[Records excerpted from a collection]

════════════════

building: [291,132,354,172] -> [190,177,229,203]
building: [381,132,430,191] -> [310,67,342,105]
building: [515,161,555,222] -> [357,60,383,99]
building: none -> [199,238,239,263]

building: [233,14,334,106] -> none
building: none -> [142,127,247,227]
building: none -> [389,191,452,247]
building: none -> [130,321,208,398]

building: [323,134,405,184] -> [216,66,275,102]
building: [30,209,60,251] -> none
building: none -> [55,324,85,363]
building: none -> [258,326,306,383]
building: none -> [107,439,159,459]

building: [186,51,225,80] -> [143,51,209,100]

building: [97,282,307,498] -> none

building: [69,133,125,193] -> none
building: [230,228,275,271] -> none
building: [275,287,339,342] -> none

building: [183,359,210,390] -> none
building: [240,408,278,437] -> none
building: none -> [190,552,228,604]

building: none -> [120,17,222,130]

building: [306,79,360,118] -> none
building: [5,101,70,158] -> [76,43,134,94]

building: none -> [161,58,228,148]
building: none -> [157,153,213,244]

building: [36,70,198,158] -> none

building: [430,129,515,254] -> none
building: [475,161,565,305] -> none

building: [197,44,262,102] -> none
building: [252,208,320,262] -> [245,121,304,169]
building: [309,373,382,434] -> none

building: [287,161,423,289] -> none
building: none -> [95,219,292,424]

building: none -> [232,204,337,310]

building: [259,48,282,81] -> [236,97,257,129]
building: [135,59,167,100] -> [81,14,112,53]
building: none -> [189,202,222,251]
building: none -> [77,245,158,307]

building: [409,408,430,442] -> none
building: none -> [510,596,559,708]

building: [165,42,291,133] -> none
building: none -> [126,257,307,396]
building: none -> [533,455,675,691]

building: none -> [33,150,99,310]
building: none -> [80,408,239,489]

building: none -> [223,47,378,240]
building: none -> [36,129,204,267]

════════════════

- **Aim of the exercise**
Please repeat the entries above exactly as they read.

- **Exercise result**
building: [291,132,354,172] -> [190,177,229,203]
building: [381,132,430,191] -> [310,67,342,105]
building: [515,161,555,222] -> [357,60,383,99]
building: none -> [199,238,239,263]

building: [233,14,334,106] -> none
building: none -> [142,127,247,227]
building: none -> [389,191,452,247]
building: none -> [130,321,208,398]

building: [323,134,405,184] -> [216,66,275,102]
building: [30,209,60,251] -> none
building: none -> [55,324,85,363]
building: none -> [258,326,306,383]
building: none -> [107,439,159,459]

building: [186,51,225,80] -> [143,51,209,100]

building: [97,282,307,498] -> none

building: [69,133,125,193] -> none
building: [230,228,275,271] -> none
building: [275,287,339,342] -> none

building: [183,359,210,390] -> none
building: [240,408,278,437] -> none
building: none -> [190,552,228,604]

building: none -> [120,17,222,130]

building: [306,79,360,118] -> none
building: [5,101,70,158] -> [76,43,134,94]

building: none -> [161,58,228,148]
building: none -> [157,153,213,244]

building: [36,70,198,158] -> none

building: [430,129,515,254] -> none
building: [475,161,565,305] -> none

building: [197,44,262,102] -> none
building: [252,208,320,262] -> [245,121,304,169]
building: [309,373,382,434] -> none

building: [287,161,423,289] -> none
building: none -> [95,219,292,424]

building: none -> [232,204,337,310]

building: [259,48,282,81] -> [236,97,257,129]
building: [135,59,167,100] -> [81,14,112,53]
building: none -> [189,202,222,251]
building: none -> [77,245,158,307]

building: [409,408,430,442] -> none
building: none -> [510,596,559,708]

building: [165,42,291,133] -> none
building: none -> [126,257,307,396]
building: none -> [533,455,675,691]

building: none -> [33,150,99,310]
building: none -> [80,408,239,489]

building: none -> [223,47,378,240]
building: none -> [36,129,204,267]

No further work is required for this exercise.